Data section:
• • • • • • •

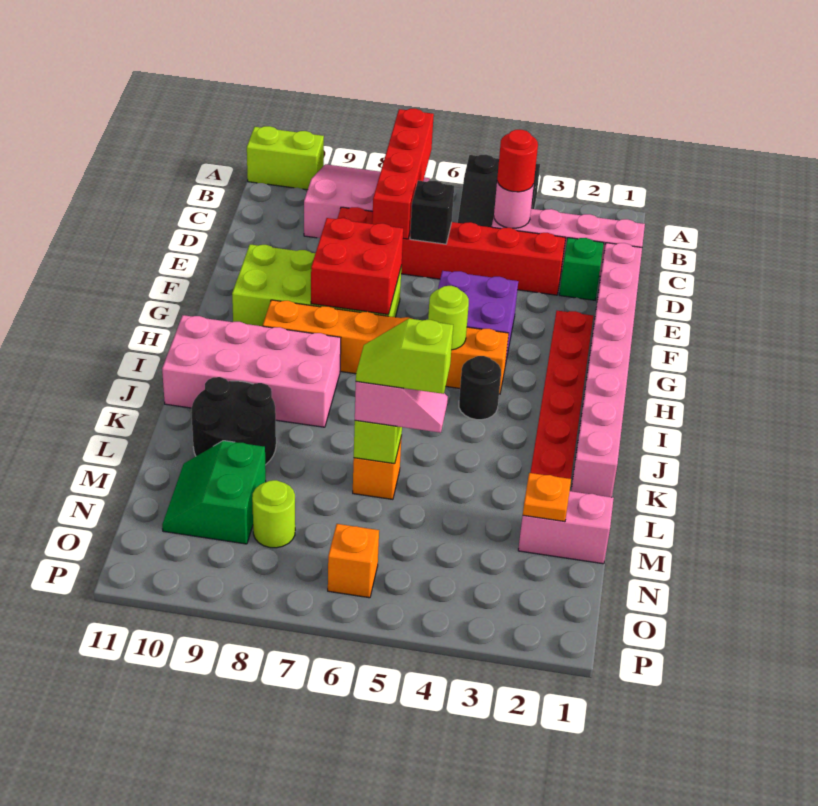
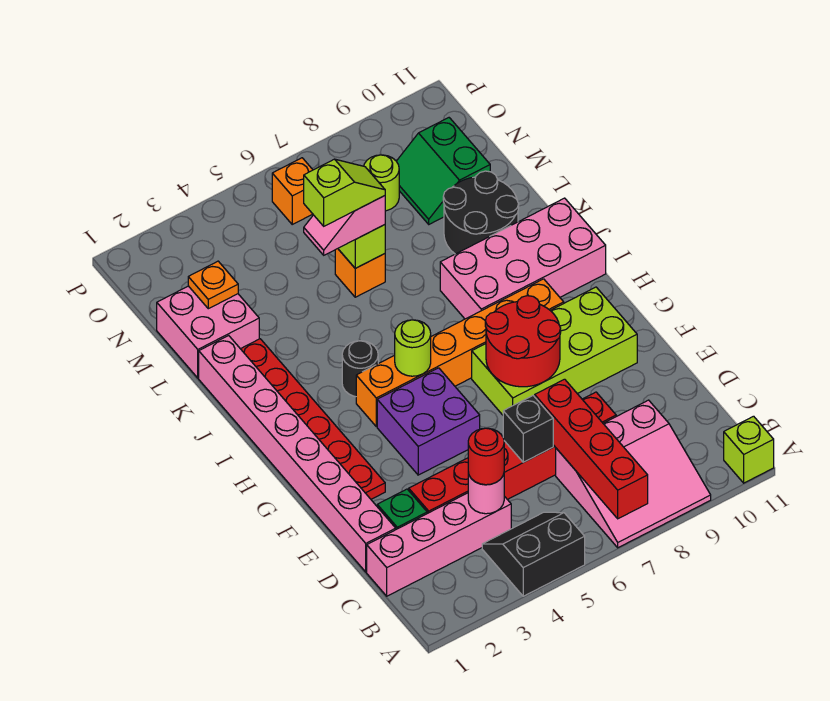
lime brick A10:A11 level 1 -> lime brick A11 level 1
red brick F7:G8 level 2 -> red round brick F7:G8 level 2
pink brick M1:M2 level 1 -> pink brick L1:M2 level 1
green slope M9:N10 level 1 top 9 -> green slope M9:N10 level 1 top 10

• • • • • • •

The lines to copy are those in the listing that contain the word "brick".

lime brick A10:A11 level 1 -> lime brick A11 level 1
red brick F7:G8 level 2 -> red round brick F7:G8 level 2
pink brick M1:M2 level 1 -> pink brick L1:M2 level 1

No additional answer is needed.